#### Required work
From the first line to the last, set down the material exactly and drop every picture.

[Start of section]

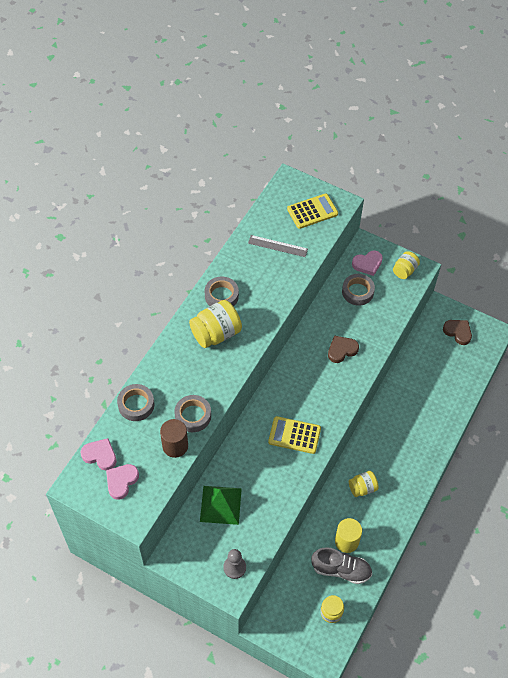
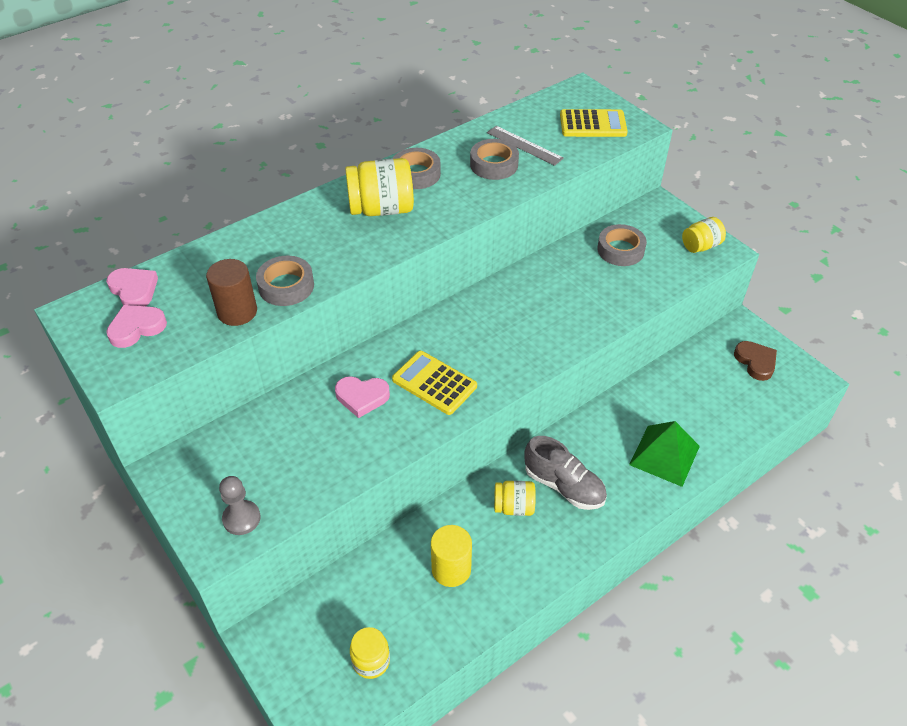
camera: 25 degrees right, 10 degrees down
grey tape [117,384,154,421] -> grey tape moved to [470,139,519,180]
green pyramid [200,486,242,525] -> green pyramid moved to [629,421,700,487]
grey shoe [311,547,372,584] -> grey shoe moved to [524,436,607,510]
brown heart [328,335,359,363] -> none
pink heart [352,250,383,276] -> pink heart moved to [335,376,390,418]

[End of section]

#### Answer to the exercise
camera: 25 degrees right, 10 degrees down
grey tape [117,384,154,421] -> grey tape moved to [470,139,519,180]
green pyramid [200,486,242,525] -> green pyramid moved to [629,421,700,487]
grey shoe [311,547,372,584] -> grey shoe moved to [524,436,607,510]
brown heart [328,335,359,363] -> none
pink heart [352,250,383,276] -> pink heart moved to [335,376,390,418]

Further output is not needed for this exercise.